Work to be completed »
Identify and pull out each line of the entries in which "orange" occurs.

(Extracted records)
------------------------------------------------------------------------

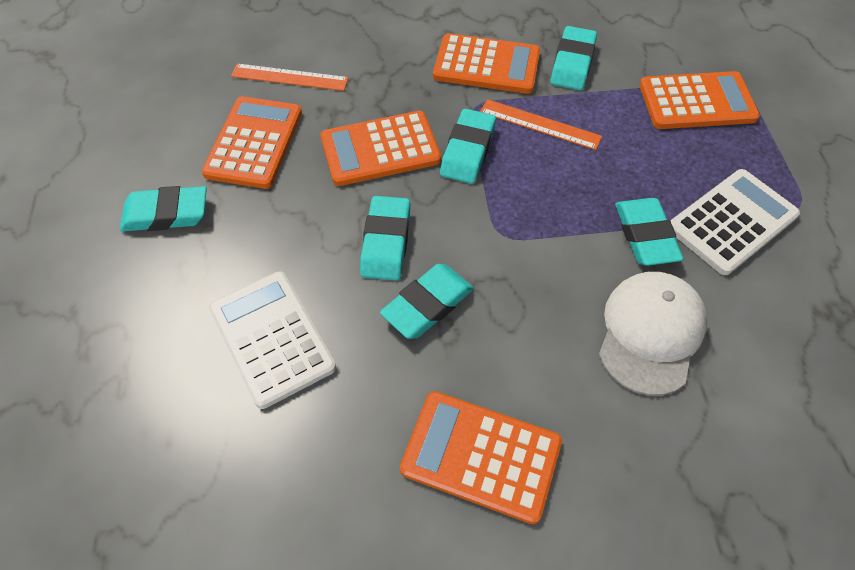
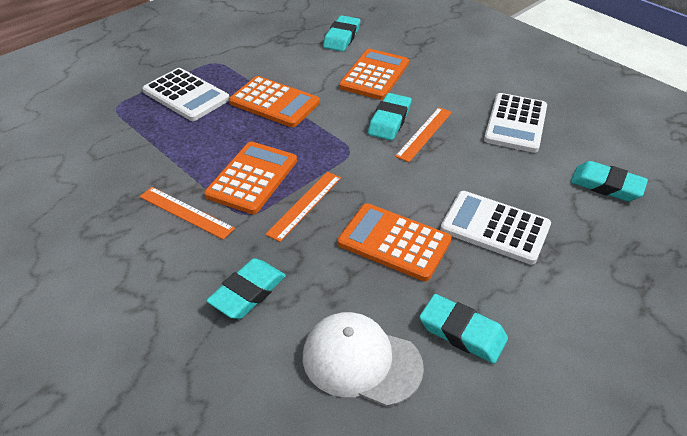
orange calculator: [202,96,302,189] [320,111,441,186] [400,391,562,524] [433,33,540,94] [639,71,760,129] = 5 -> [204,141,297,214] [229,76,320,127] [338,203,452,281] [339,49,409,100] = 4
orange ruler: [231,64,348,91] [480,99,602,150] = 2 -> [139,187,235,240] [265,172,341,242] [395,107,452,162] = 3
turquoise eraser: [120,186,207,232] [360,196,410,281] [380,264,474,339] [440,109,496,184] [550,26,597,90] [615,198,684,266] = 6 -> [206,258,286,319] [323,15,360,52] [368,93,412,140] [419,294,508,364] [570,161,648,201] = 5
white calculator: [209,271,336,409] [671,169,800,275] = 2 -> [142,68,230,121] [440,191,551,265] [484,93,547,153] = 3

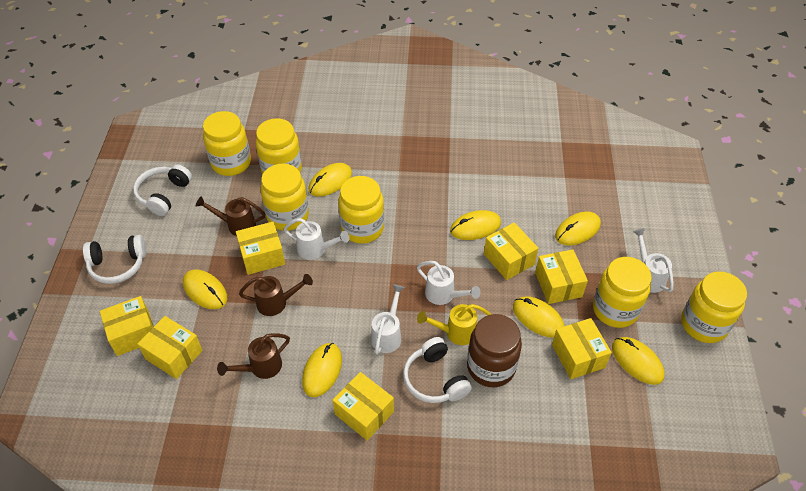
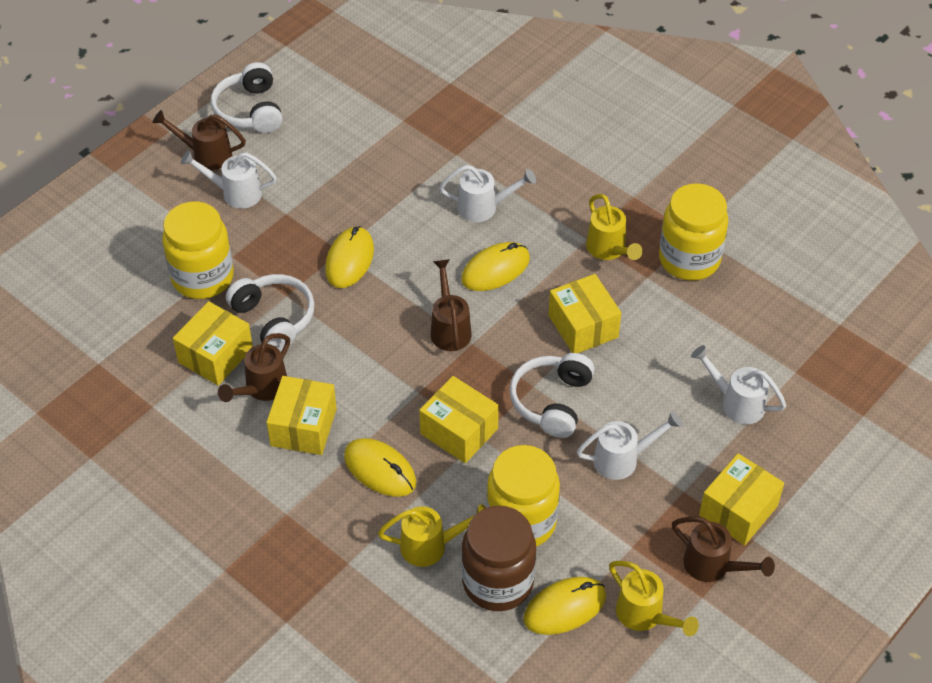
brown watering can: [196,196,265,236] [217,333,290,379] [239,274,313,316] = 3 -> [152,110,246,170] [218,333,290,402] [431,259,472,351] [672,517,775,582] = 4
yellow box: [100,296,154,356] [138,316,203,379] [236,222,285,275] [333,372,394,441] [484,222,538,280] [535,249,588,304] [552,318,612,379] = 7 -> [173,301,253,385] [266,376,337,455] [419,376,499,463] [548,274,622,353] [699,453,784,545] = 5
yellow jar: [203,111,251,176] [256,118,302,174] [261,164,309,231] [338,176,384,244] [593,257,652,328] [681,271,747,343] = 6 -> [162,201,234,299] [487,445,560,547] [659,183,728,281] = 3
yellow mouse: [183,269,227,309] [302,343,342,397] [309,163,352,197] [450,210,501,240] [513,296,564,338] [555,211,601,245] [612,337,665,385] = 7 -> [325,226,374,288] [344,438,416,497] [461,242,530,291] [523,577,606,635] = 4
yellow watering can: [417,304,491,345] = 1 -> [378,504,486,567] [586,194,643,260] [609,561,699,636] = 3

------------------------------------------------------------------------

Exercise result »
orange calculator: [202,96,302,189] [320,111,441,186] [400,391,562,524] [433,33,540,94] [639,71,760,129] = 5 -> [204,141,297,214] [229,76,320,127] [338,203,452,281] [339,49,409,100] = 4
orange ruler: [231,64,348,91] [480,99,602,150] = 2 -> [139,187,235,240] [265,172,341,242] [395,107,452,162] = 3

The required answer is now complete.